▶ _Exercise requirements_
For the data below, count the lines that have the string "none" and state that number by itself.

▶ _Dataset records_
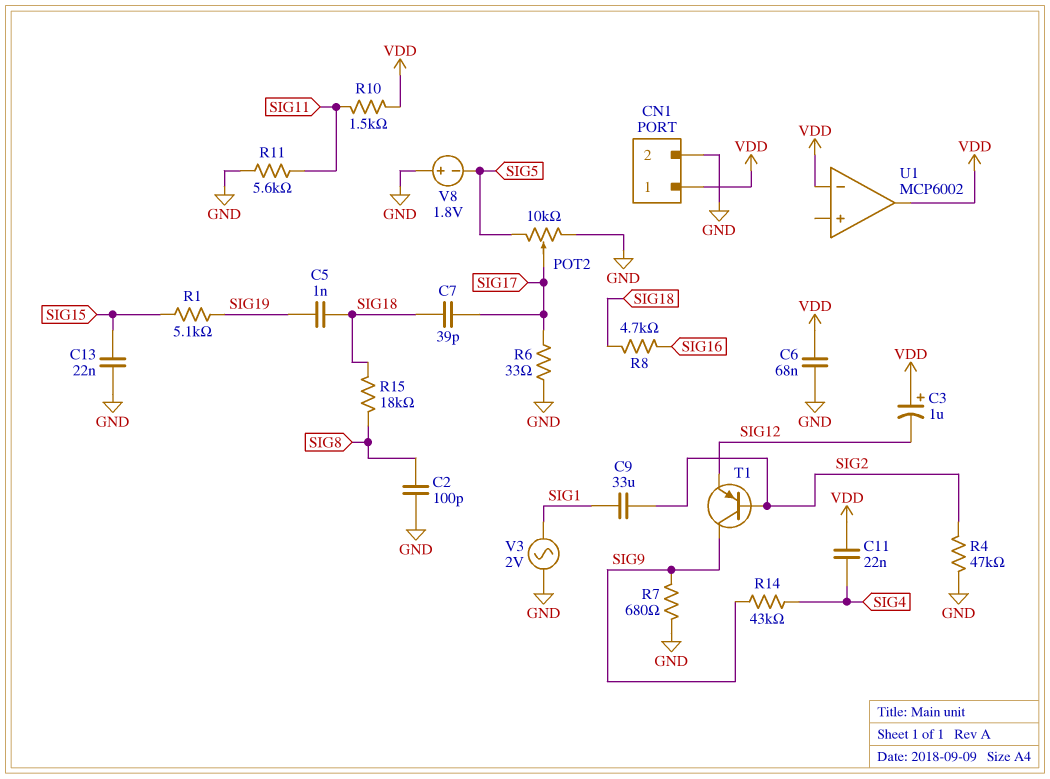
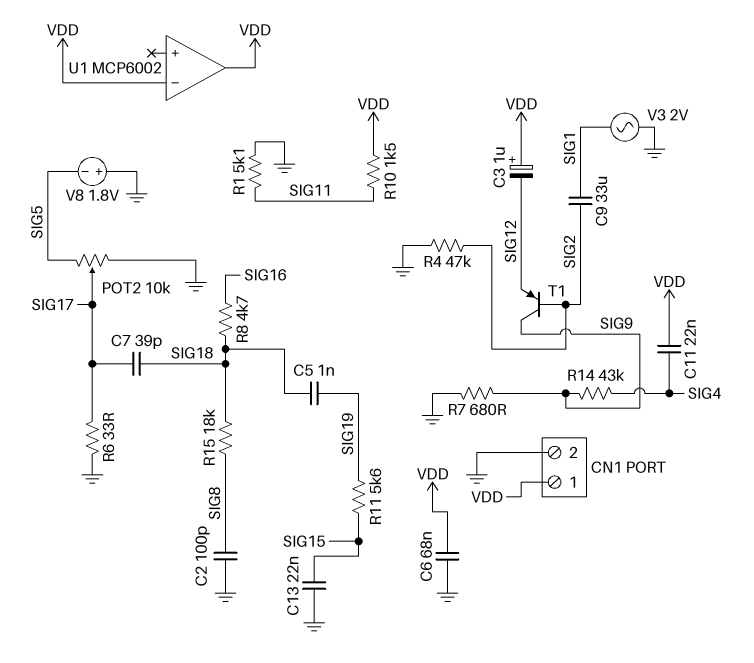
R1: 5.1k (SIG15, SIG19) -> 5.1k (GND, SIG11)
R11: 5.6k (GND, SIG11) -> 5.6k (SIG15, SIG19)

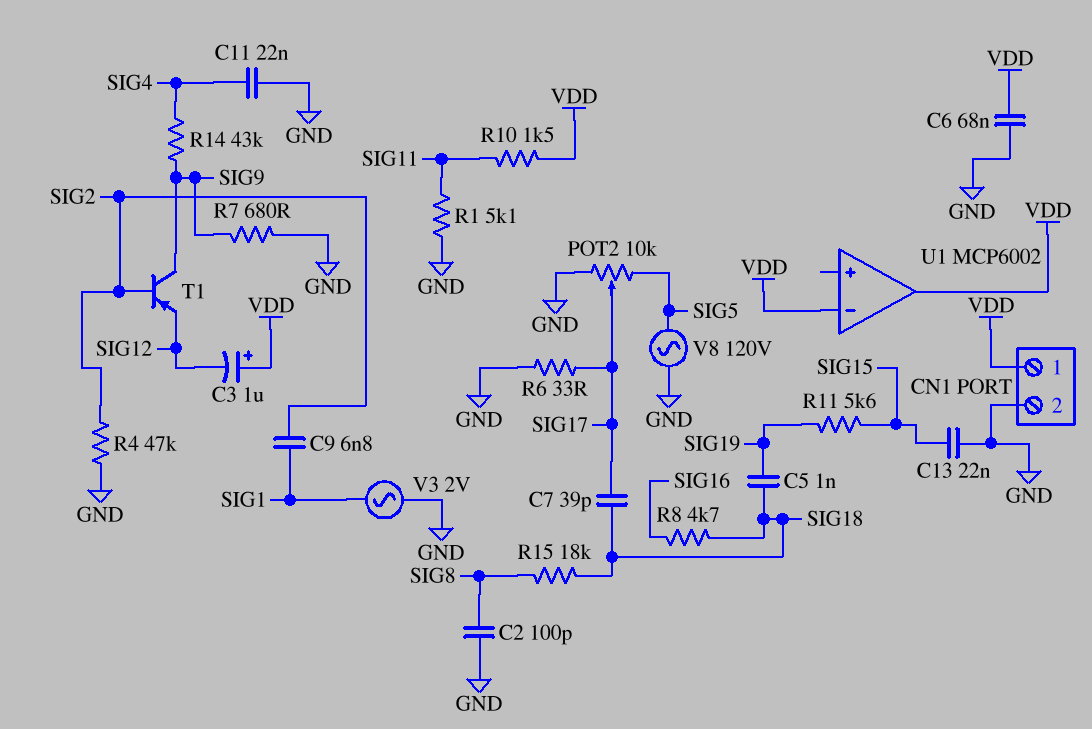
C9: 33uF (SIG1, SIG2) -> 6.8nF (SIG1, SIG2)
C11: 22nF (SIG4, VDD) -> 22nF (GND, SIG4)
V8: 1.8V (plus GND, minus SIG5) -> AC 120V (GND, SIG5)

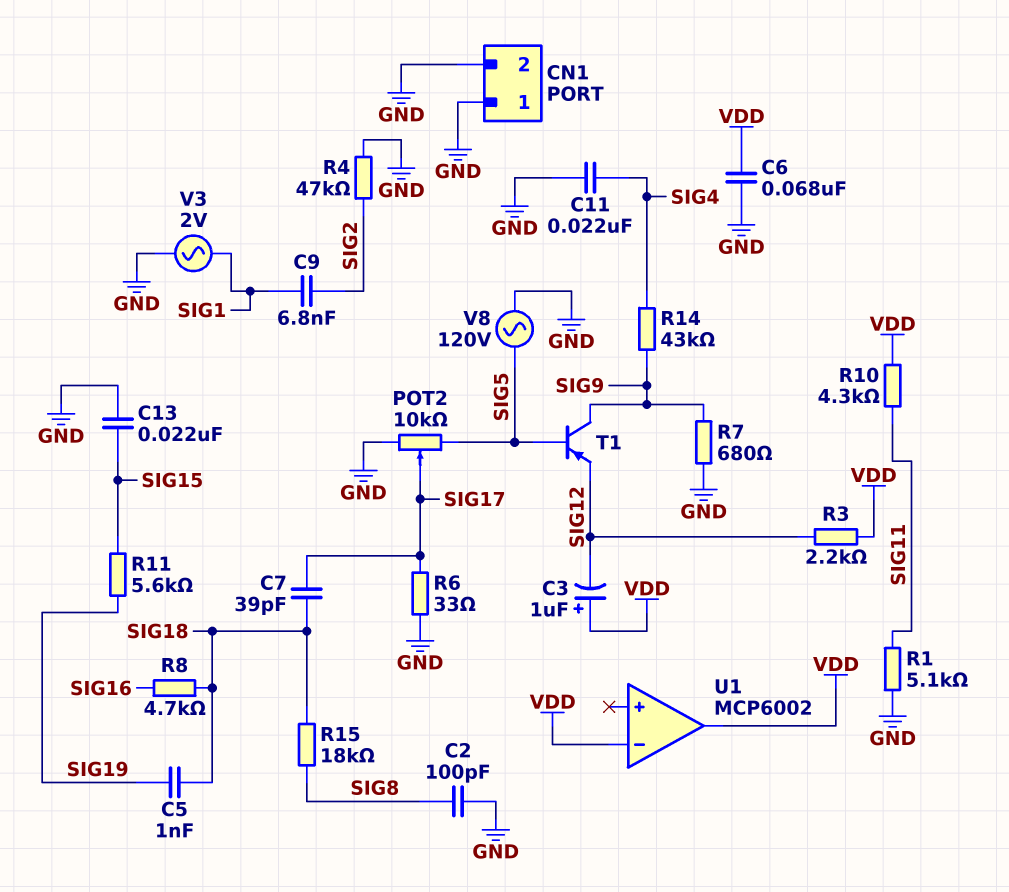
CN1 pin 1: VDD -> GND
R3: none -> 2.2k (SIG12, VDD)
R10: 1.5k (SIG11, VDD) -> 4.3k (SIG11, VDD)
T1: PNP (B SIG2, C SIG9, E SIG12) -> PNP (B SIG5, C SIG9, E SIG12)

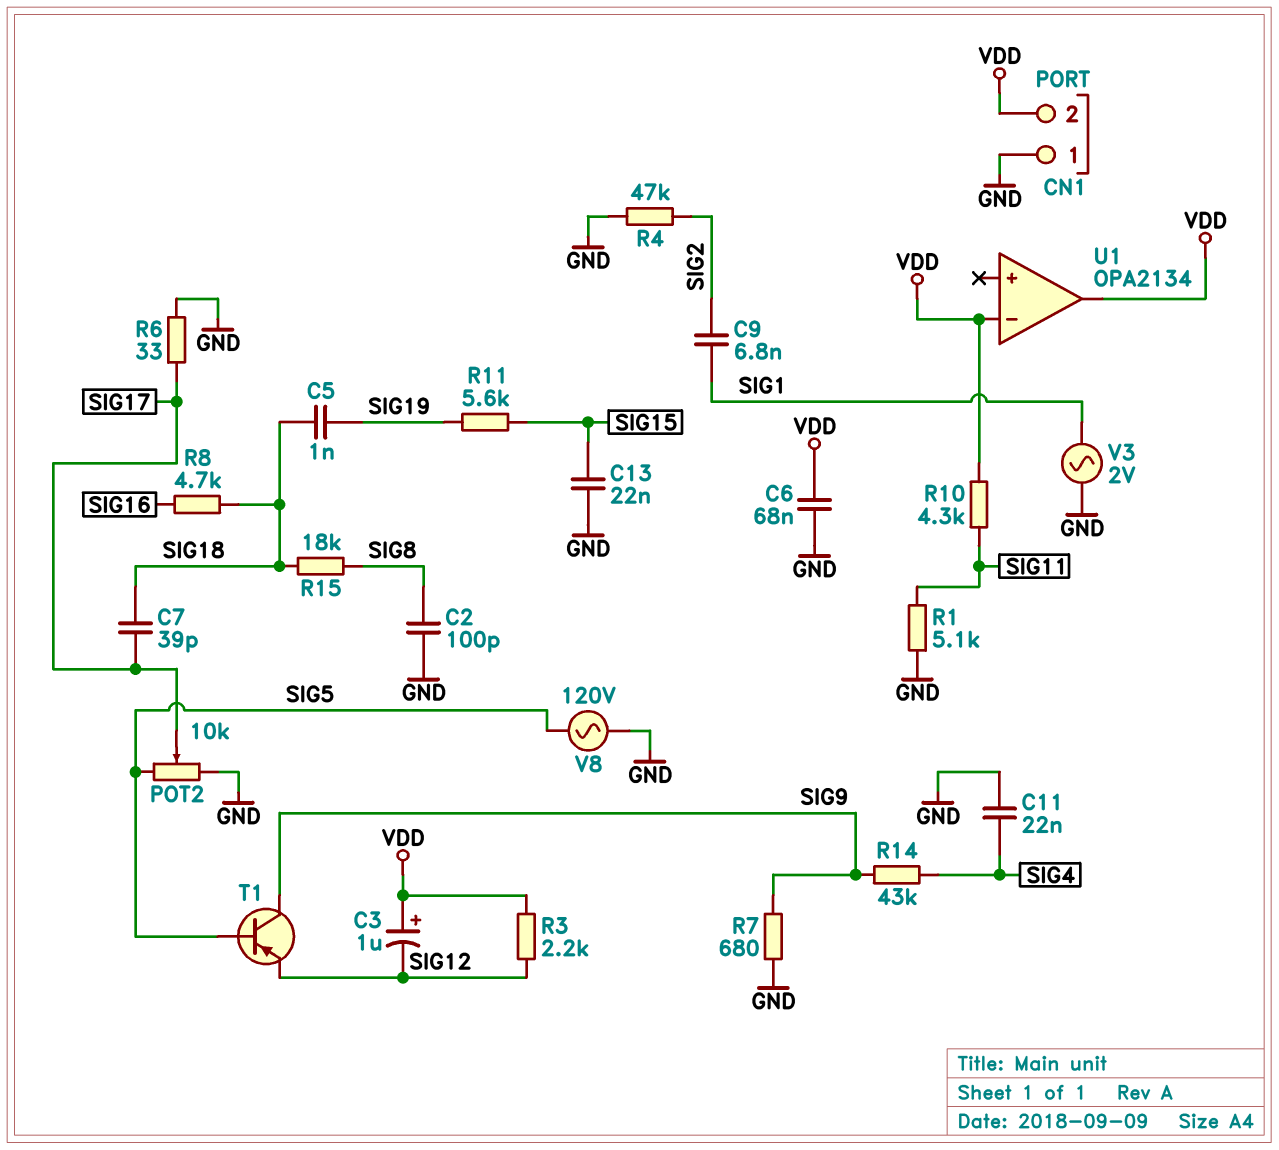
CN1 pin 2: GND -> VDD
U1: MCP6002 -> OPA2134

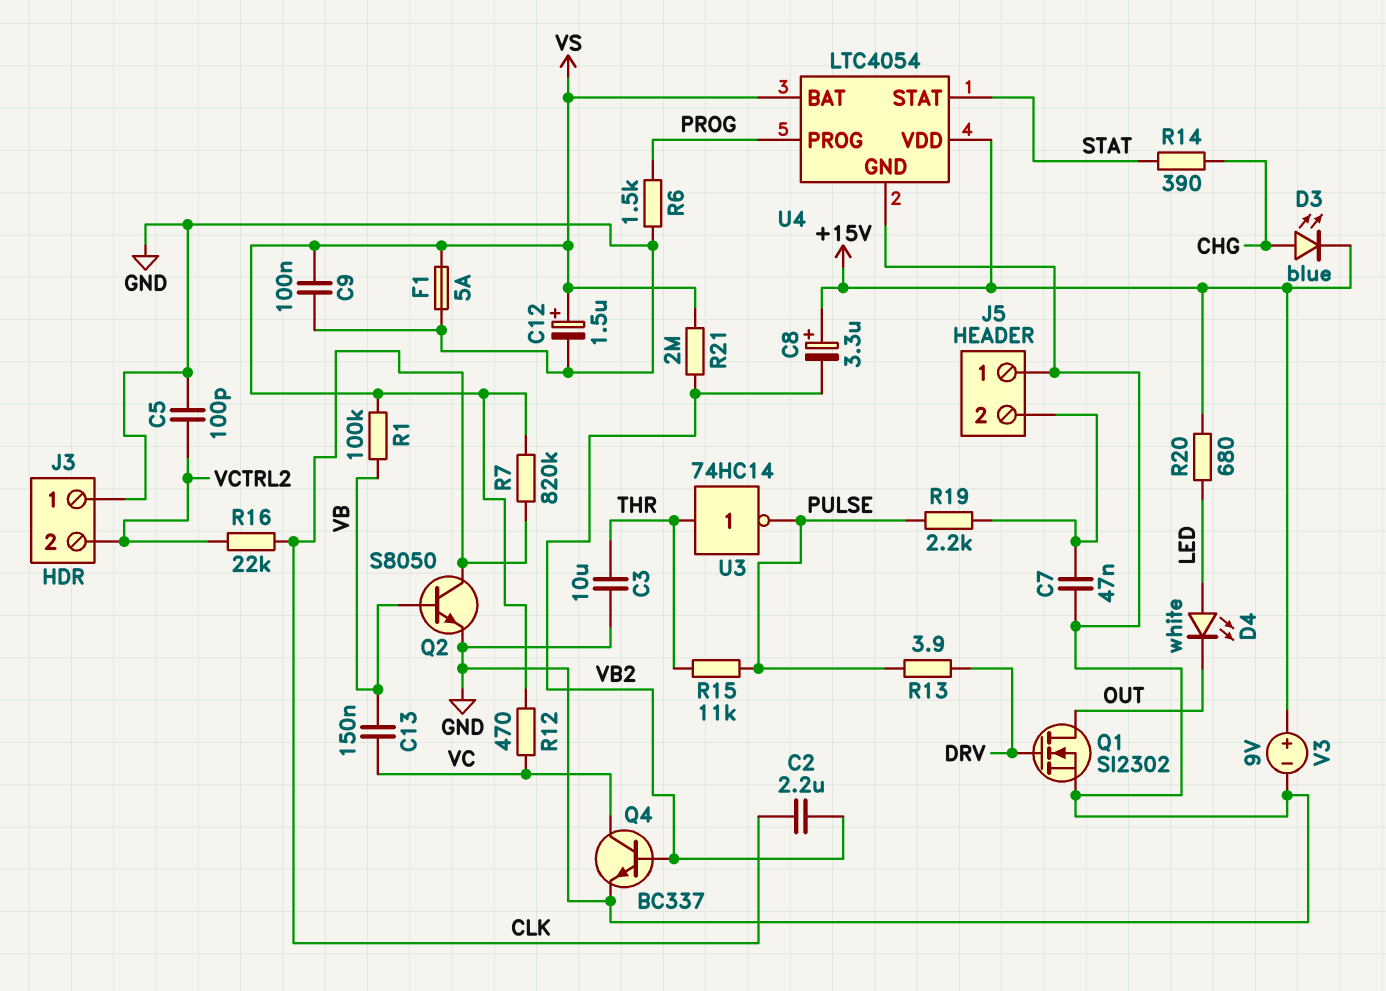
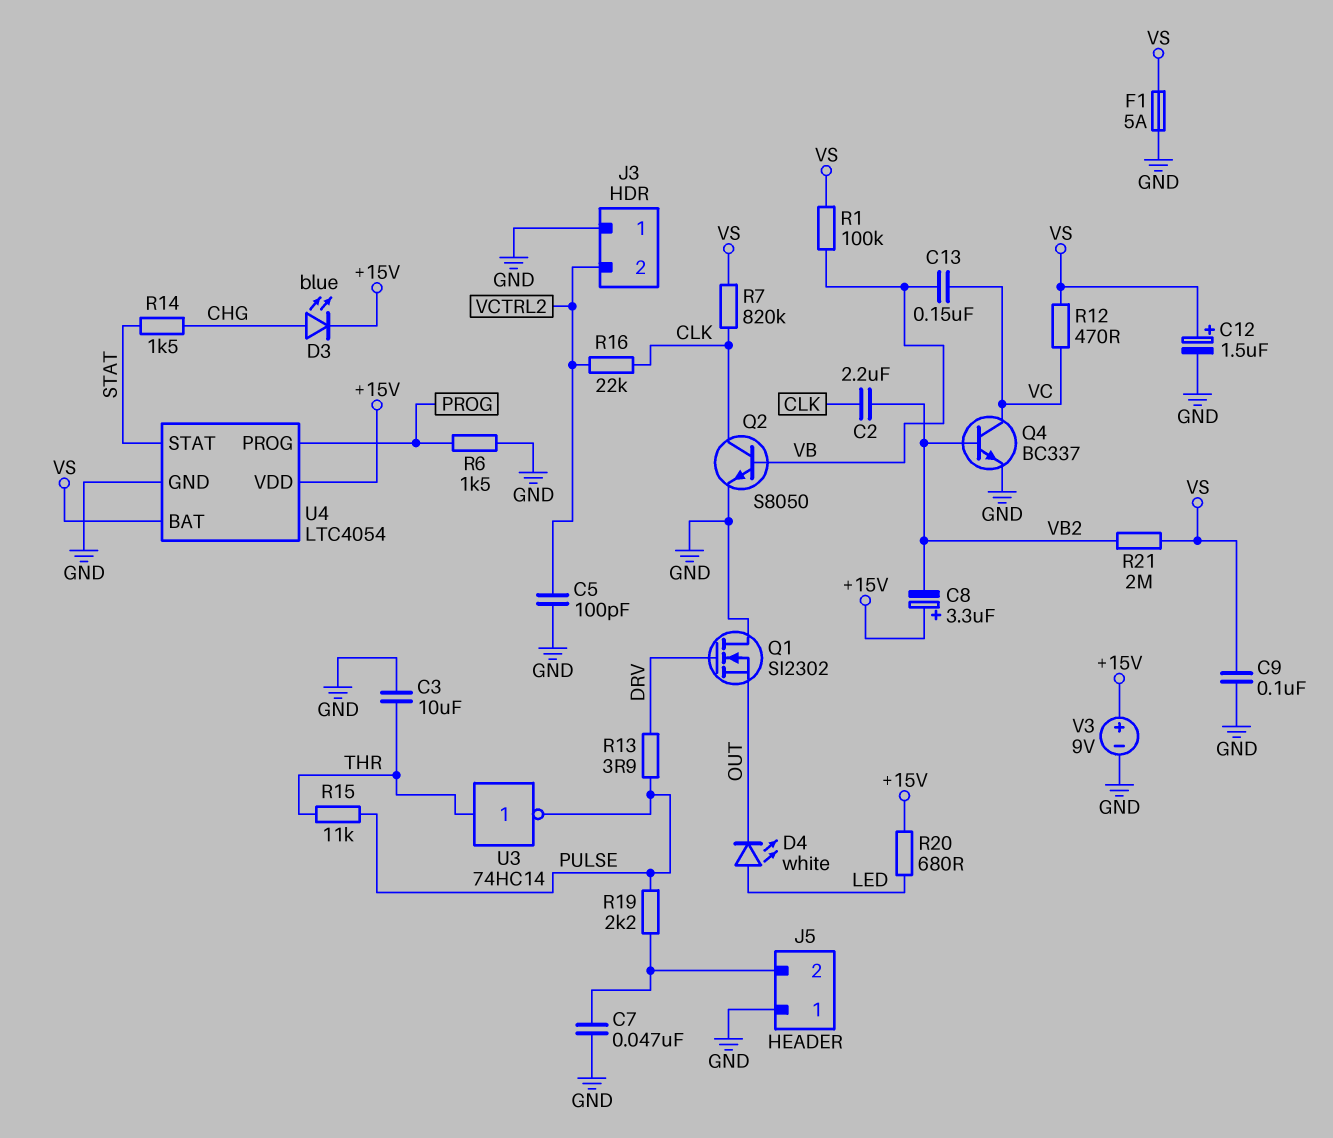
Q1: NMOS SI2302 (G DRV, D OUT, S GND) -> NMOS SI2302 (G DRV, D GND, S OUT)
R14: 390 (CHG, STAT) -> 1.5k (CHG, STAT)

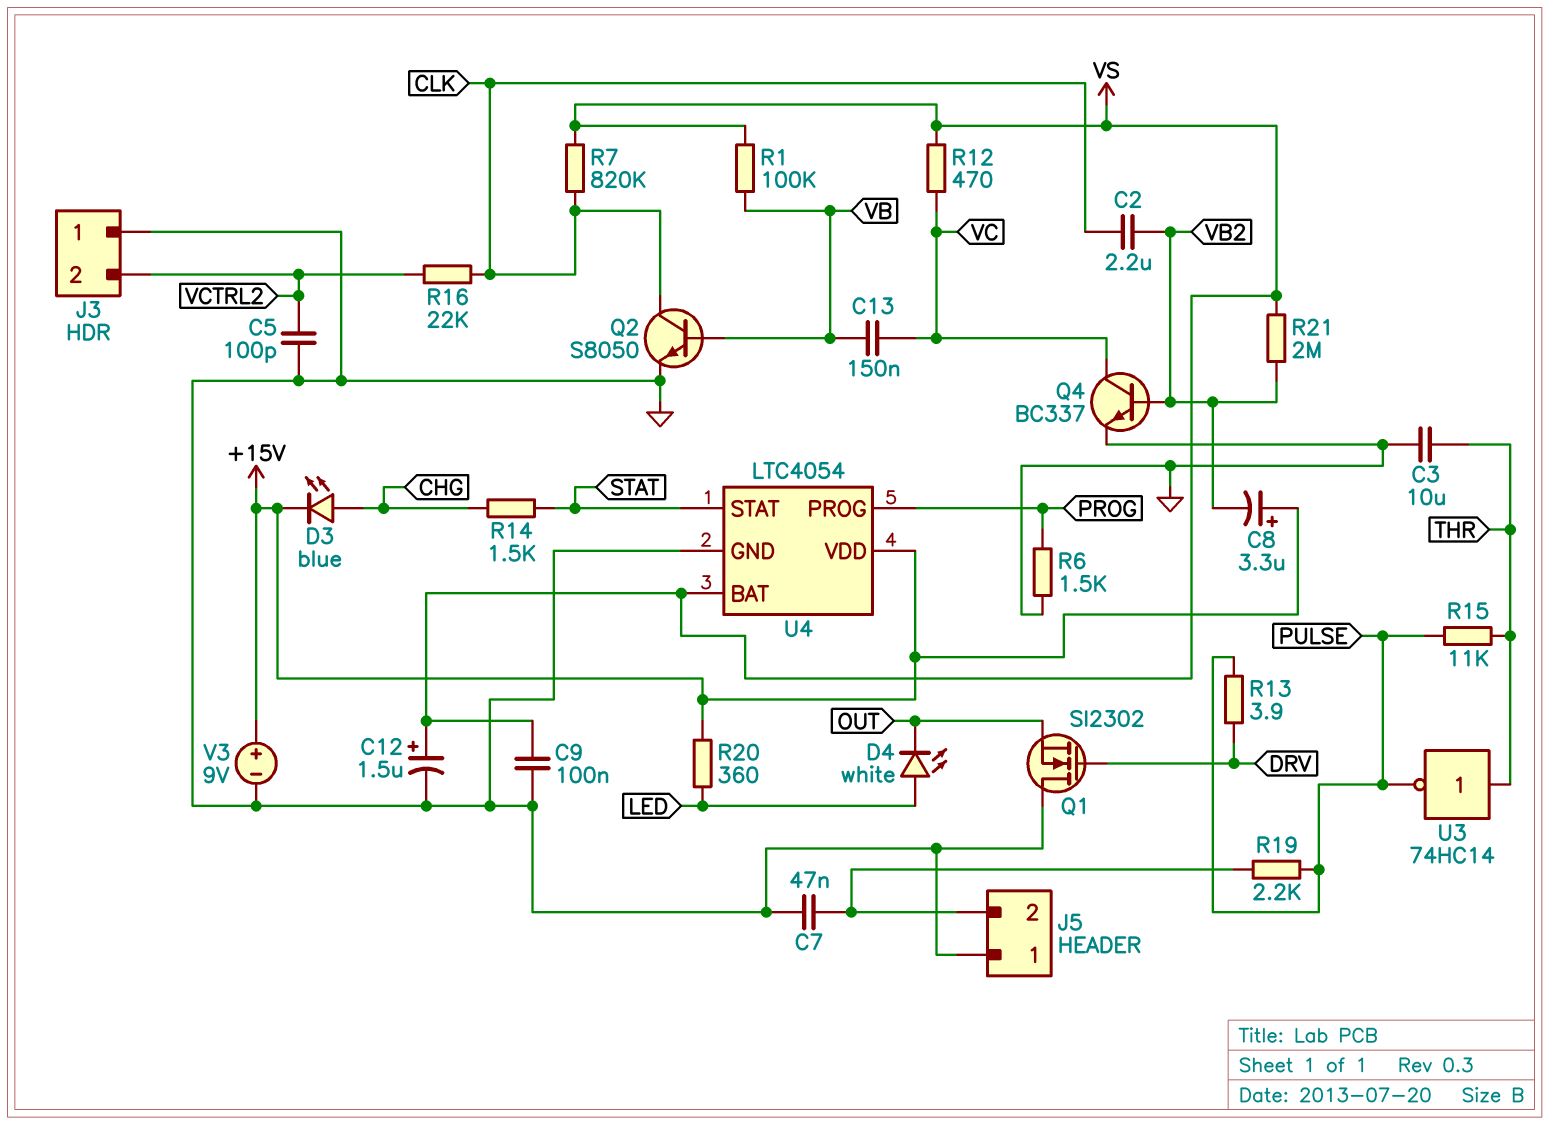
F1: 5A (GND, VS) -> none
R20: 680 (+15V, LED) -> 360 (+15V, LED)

▶ _Solution for this exercise_
2